TASK BRIEF: There is one span to output from the data below: the lines starting at the line with "(333, 149) = (419, 122): green" and ending at the line with "(445, 242) = (558, 228): turquoise". Output it exactly, ends included, nothing more.

SUPPLIED MATERIAL:
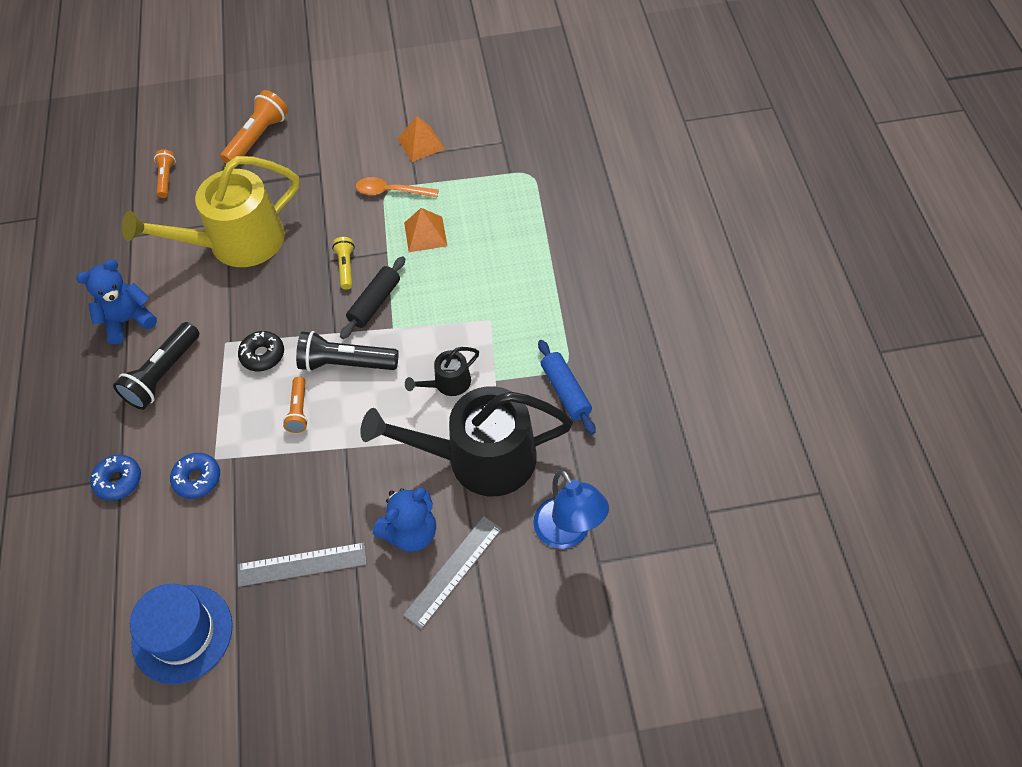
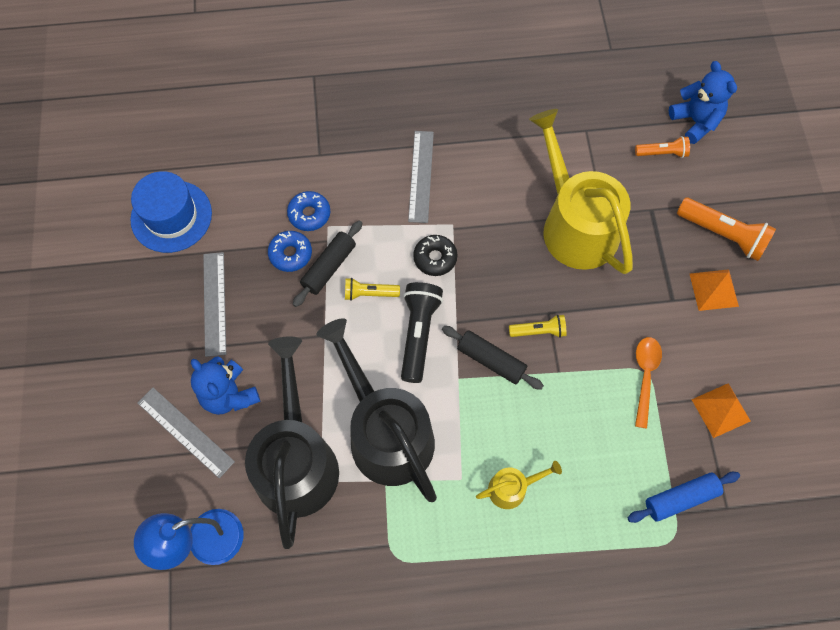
camera: 90 degrees right, 10 degrees up
(118, 480) = (316, 154): blue donut -> blue donut (290, 254)
(128, 320) = (483, 140): blue teddy bear -> blue teddy bear (695, 121)
(163, 374) = (421, 176): black flashlight -> grey ruler
(265, 452) = (329, 267): none -> black rolling pin
(299, 410) = (369, 293): orange flashlight -> yellow flashlight
(425, 234) = (582, 413): orange pyramid -> orange pyramid (713, 290)
(448, 383) = (386, 433): black watering can -> black watering can, size x2.28
(496, 282) = (512, 488): none -> yellow watering can
(565, 391) = (363, 554): blue rolling pin -> blue rolling pin (680, 498)

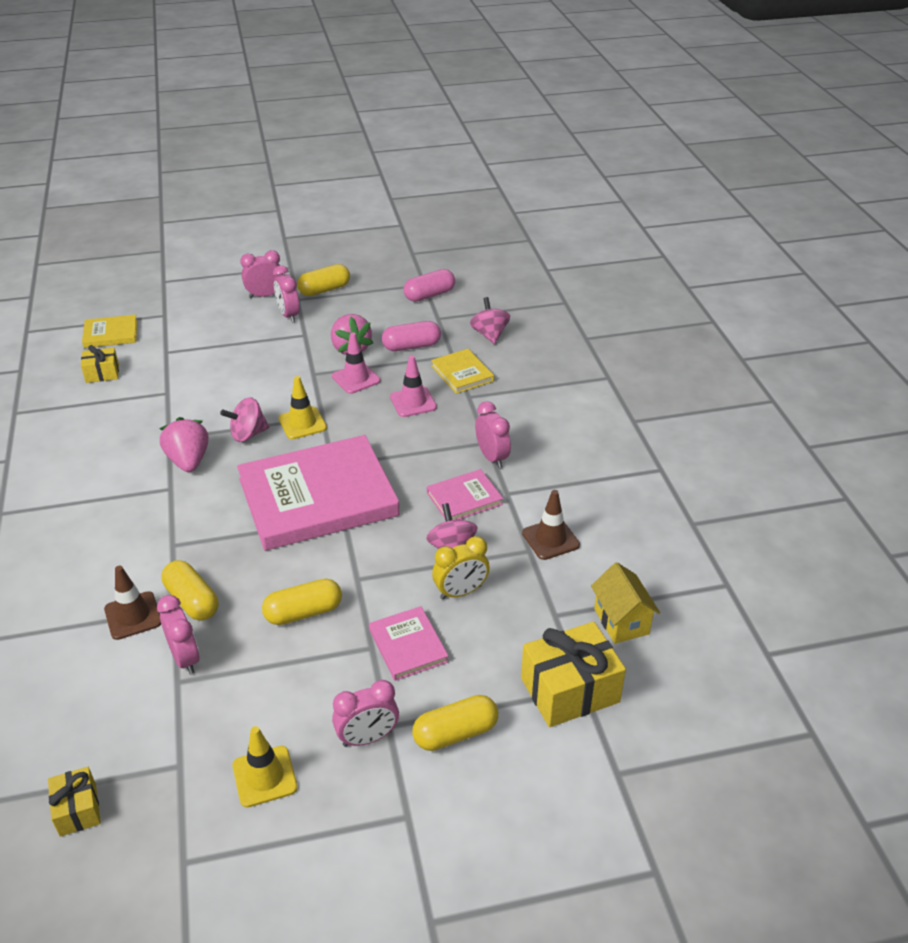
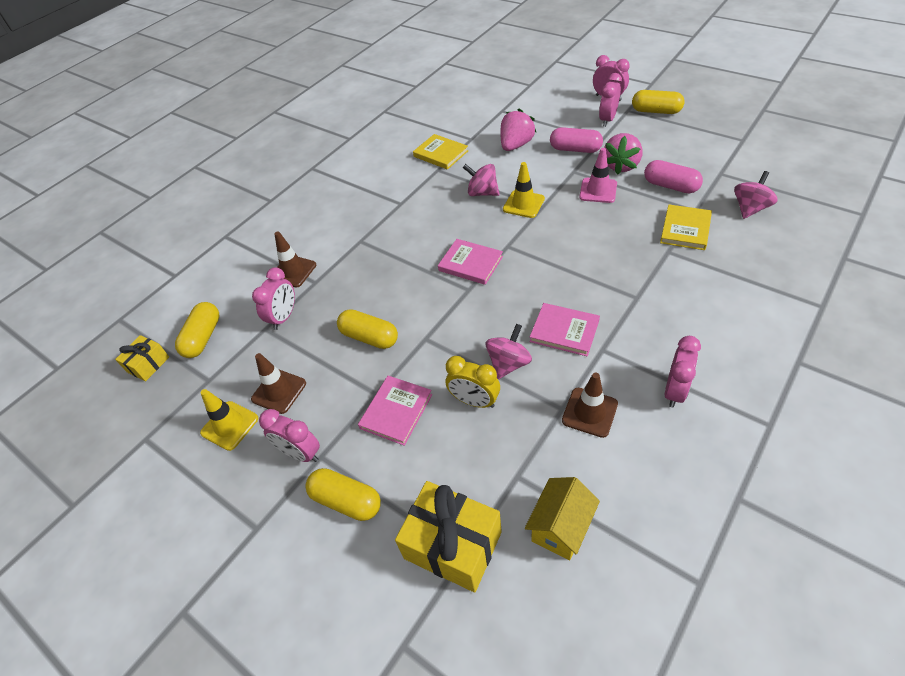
camera: 55 degrees right, 10 degrees up
(102, 373) = (452, 108): yellow gift -> none
(111, 334) = (485, 84): yellow book -> yellow book (440, 154)
(188, 461) = (430, 191): pink strawberry -> pink strawberry (516, 145)
(192, 601) = (328, 284): yellow capsule -> yellow capsule (203, 337)
(275, 714) = (279, 391): none -> brown traffic cone
(318, 497) = (470, 264): pink book -> pink book, size x0.45
(413, 402) = (618, 231): pink traffic cone -> none
(429, 295) = (736, 151): pink capsule -> pink capsule (575, 149)
(492, 457) = (625, 312): pink clock -> pink clock (675, 391)

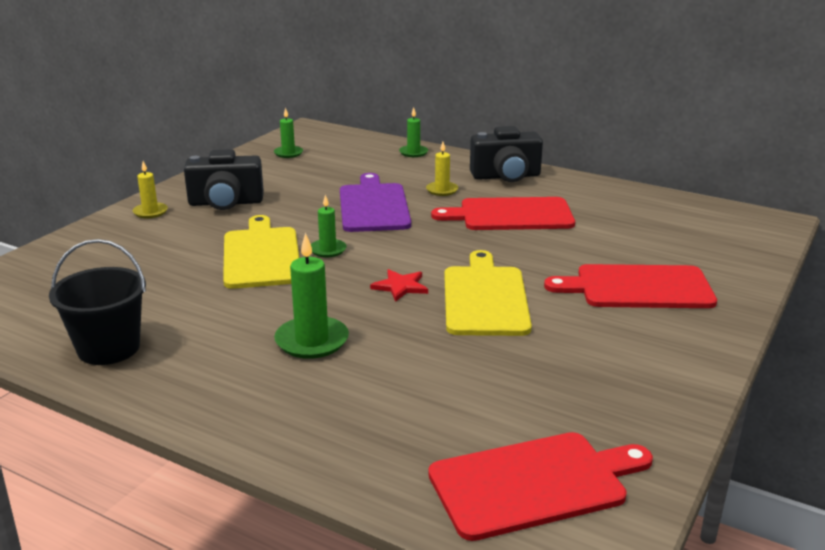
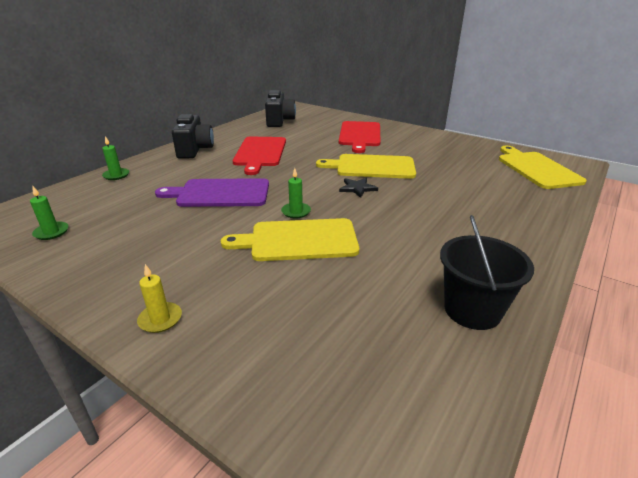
camera: 85 degrees left, 5 degrees up
(226, 203) = (167, 265): black camera -> black camera (279, 121)
(312, 341) = (434, 217): green candle -> none
(400, 286) = (357, 188): red star -> black star
(442, 190) = (205, 169): yellow candle -> none
(533, 483) = (536, 169): red cutting board -> yellow cutting board

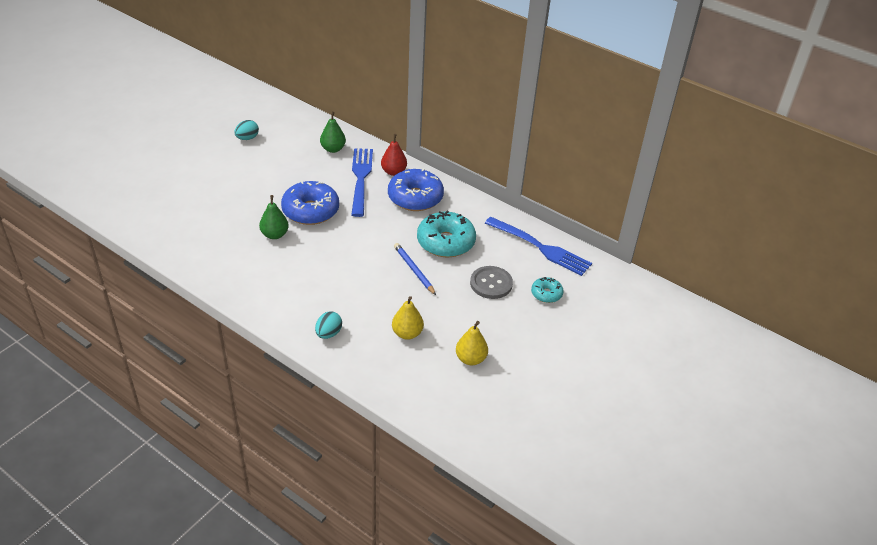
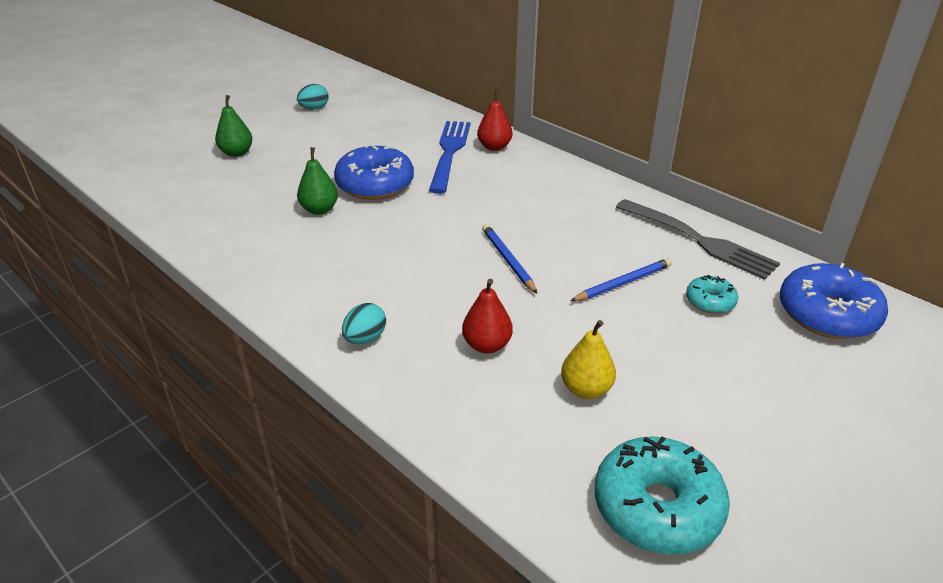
camera: 10 degrees right, 5 degrees down
(333, 149) = (419, 122): green pear -> green pear (237, 153)
(407, 333) = (487, 345): yellow pear -> red pear
(415, 198) = (520, 175): blue donut -> blue donut (827, 314)
(445, 242) = (558, 228): turquoise donut -> turquoise donut (657, 507)
(491, 283) = (623, 283): grey button -> blue pencil
(539, 247) = (697, 240): blue fork -> grey fork

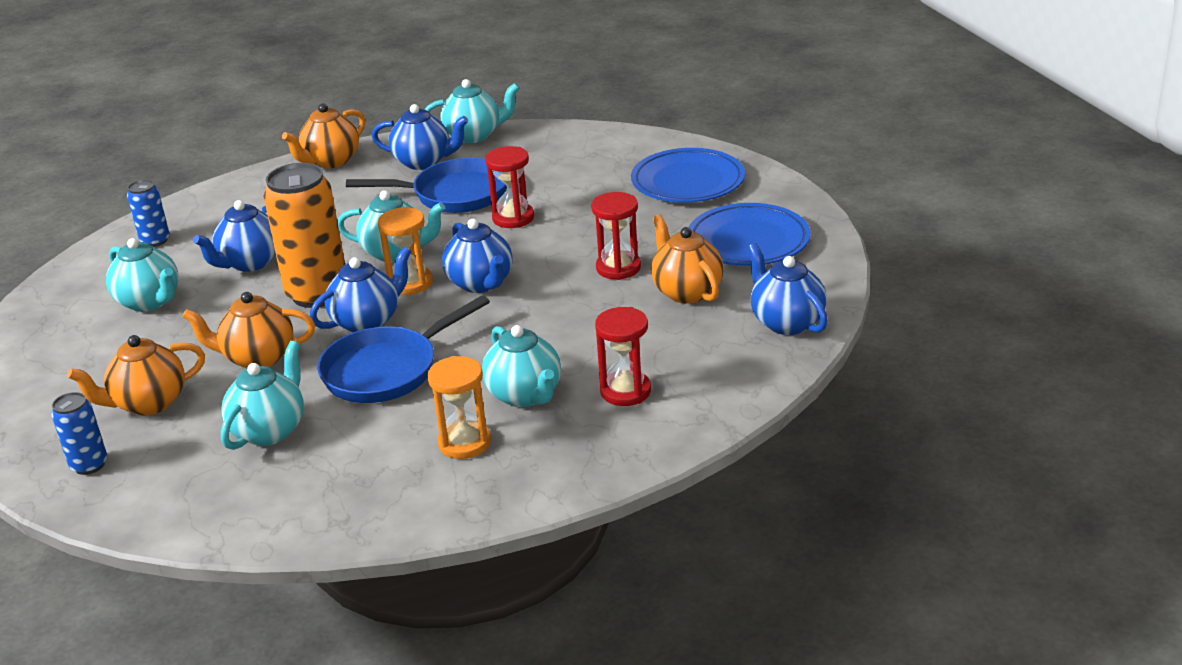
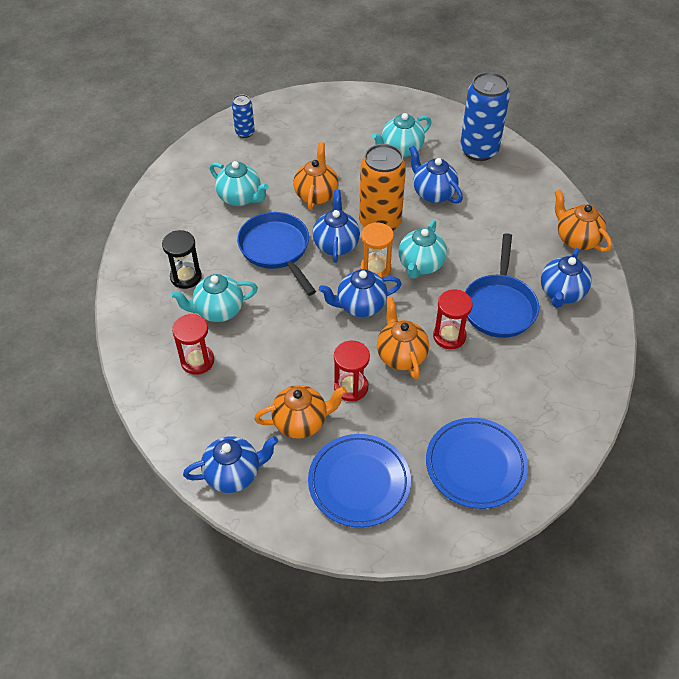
camera: 100 degrees right, 20 degrees up
(149, 403) = (290, 152): orange teapot -> orange teapot (401, 355)
(155, 241) = (479, 150): blue can -> blue can, size x1.97
(367, 321) = (336, 244): blue teapot -> blue teapot turned 150 degrees counterclockwise
(464, 443) = (186, 277): orange hourglass -> black hourglass
(474, 135) = (604, 330): turquoise teapot -> none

SOLUTION:
(333, 149) = (419, 122): green pear -> green pear (237, 153)
(407, 333) = (487, 345): yellow pear -> red pear
(415, 198) = (520, 175): blue donut -> blue donut (827, 314)
(445, 242) = (558, 228): turquoise donut -> turquoise donut (657, 507)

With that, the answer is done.